Data for analysis Start Marker

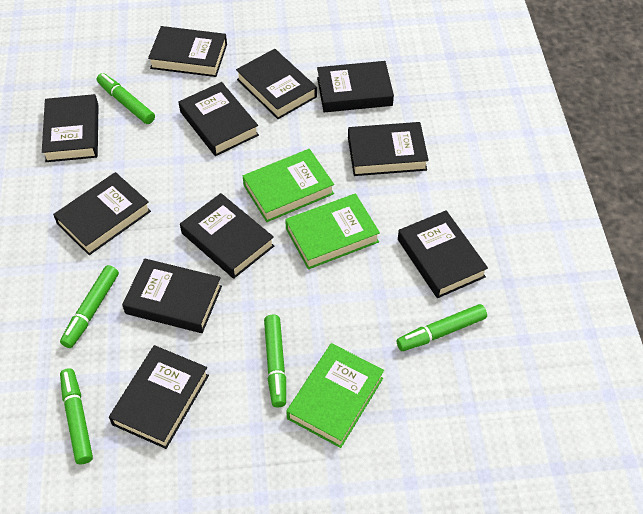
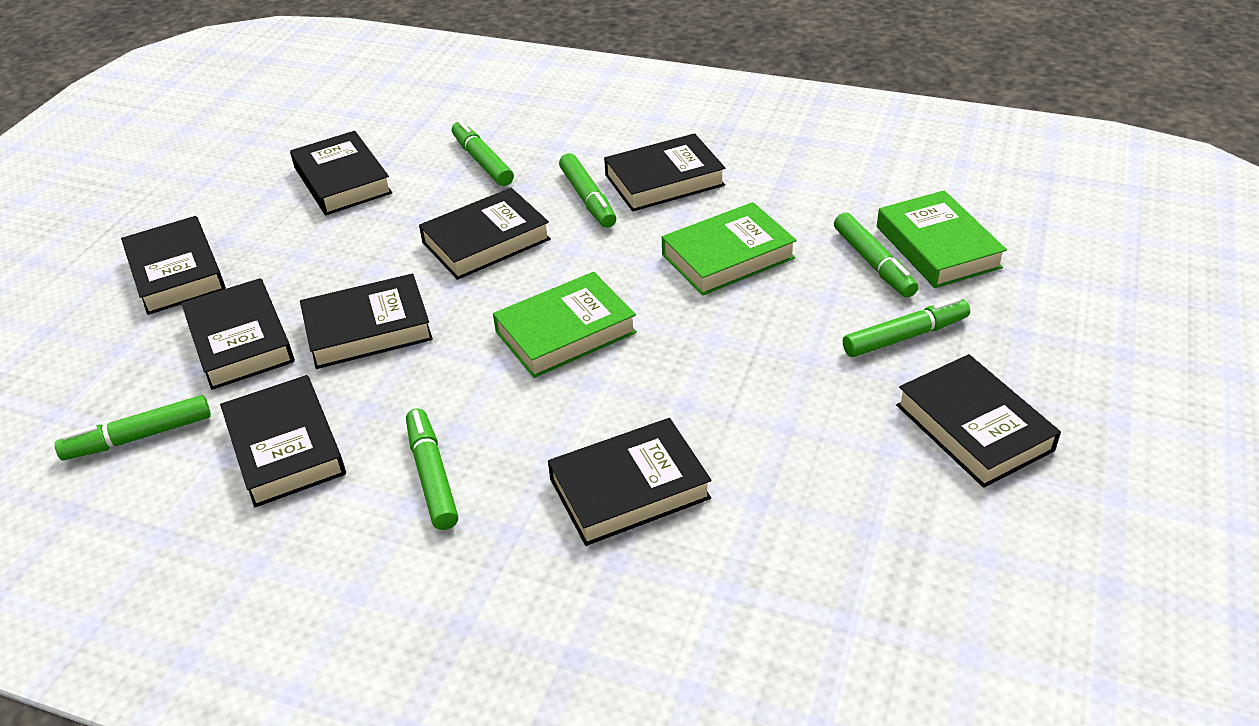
black book: 11 -> 9
green marker: 5 -> 6

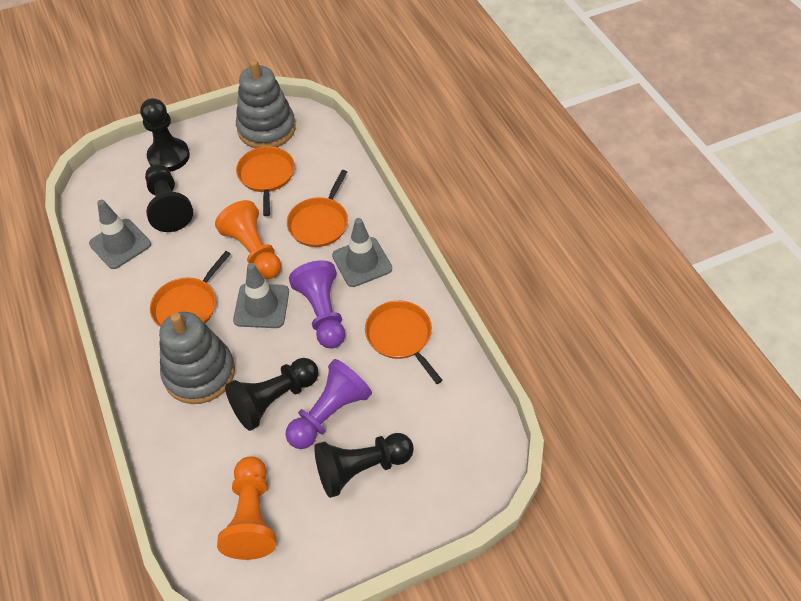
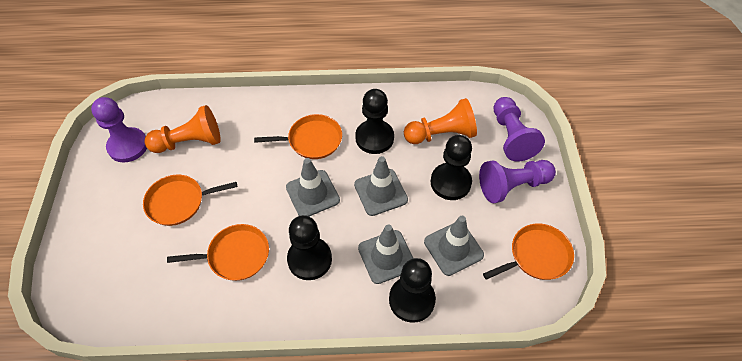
grey stacking toy: 2 -> 0
grey traffic cone: 3 -> 4
purple pawn: 2 -> 3

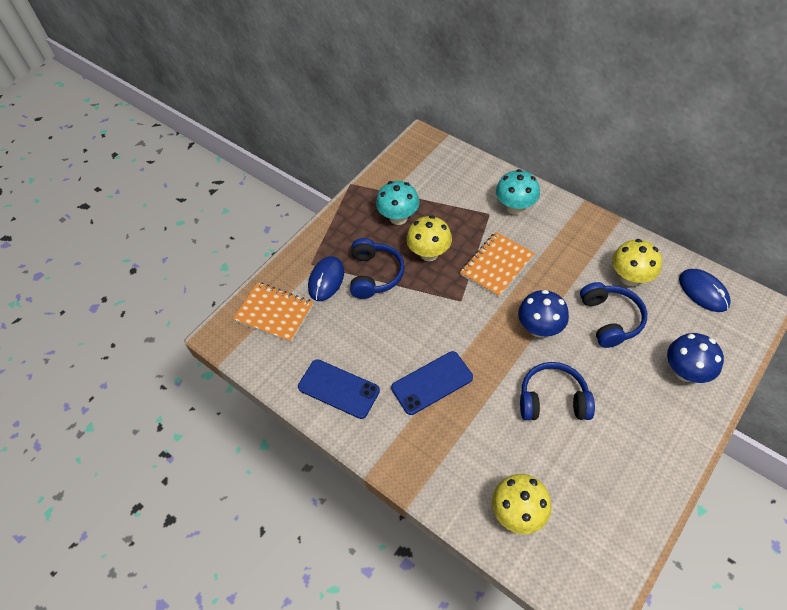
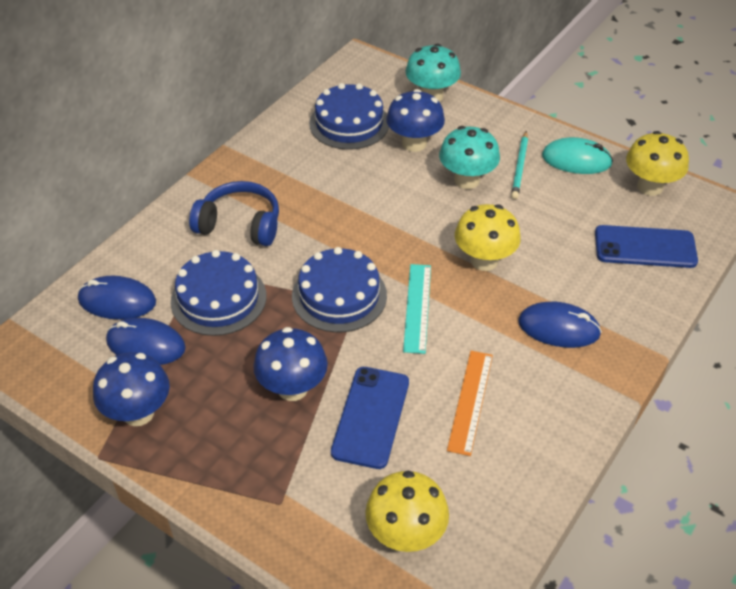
blue cake: 0 -> 3
blue headphones: 3 -> 1
blue mouse: 2 -> 3
blue mushroom: 2 -> 3
orange notebook: 2 -> 0
orange ruler: 0 -> 1
turquoise mouse: 0 -> 1
turquoise pencil: 0 -> 1
turquoise ruler: 0 -> 1

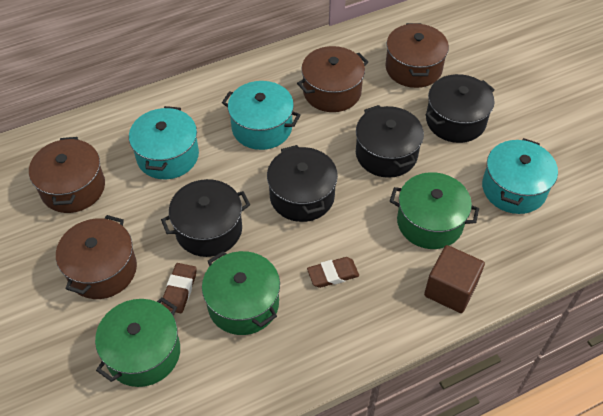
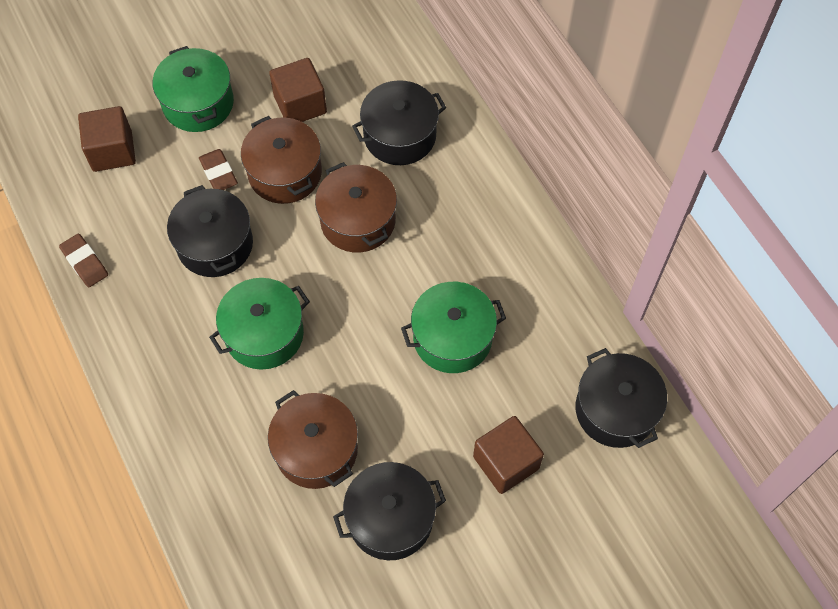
brown cube: 1 -> 3
brown pot: 4 -> 3
turquoise pot: 3 -> 0

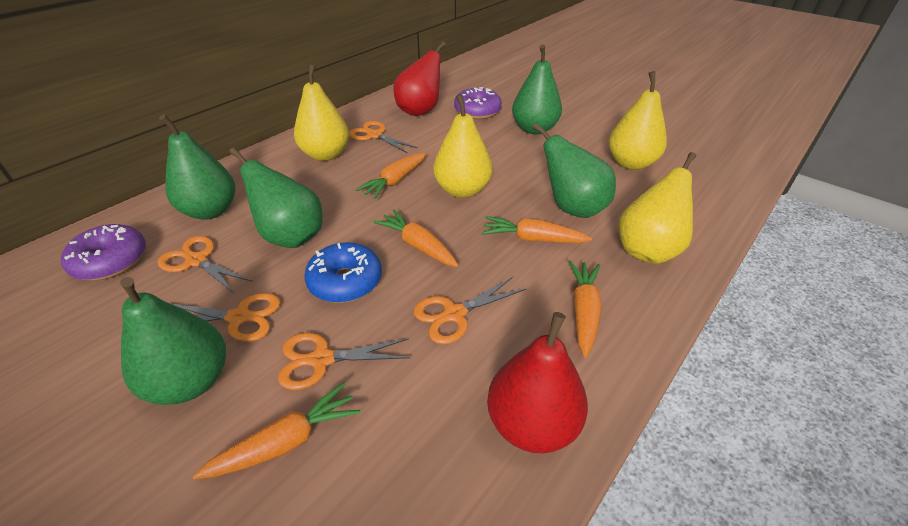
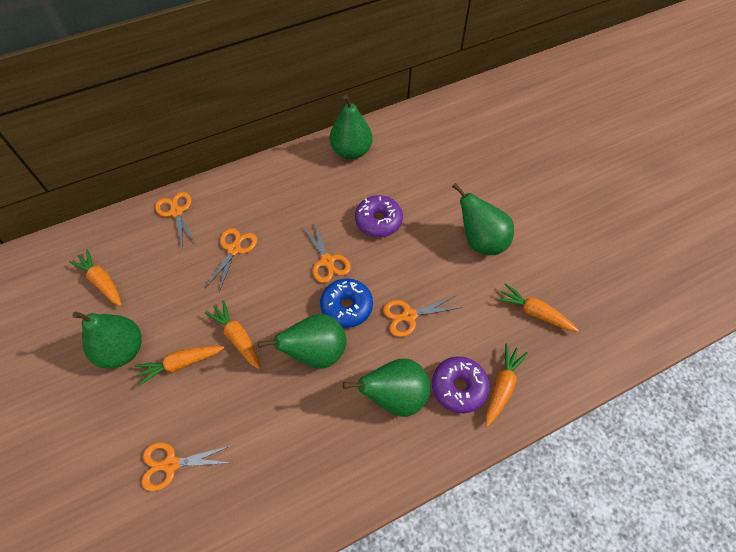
red pear: 2 -> 0
yellow pear: 4 -> 0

Data for analysis End Marker

About this exercise: Could you repeat exactly the lines from the one containing "blue mouse: 2 -> 3" to the last line of the records, both included, and leave out every picture?

Your solution:
blue mouse: 2 -> 3
blue mushroom: 2 -> 3
orange notebook: 2 -> 0
orange ruler: 0 -> 1
turquoise mouse: 0 -> 1
turquoise pencil: 0 -> 1
turquoise ruler: 0 -> 1

brown cube: 1 -> 3
brown pot: 4 -> 3
turquoise pot: 3 -> 0

red pear: 2 -> 0
yellow pear: 4 -> 0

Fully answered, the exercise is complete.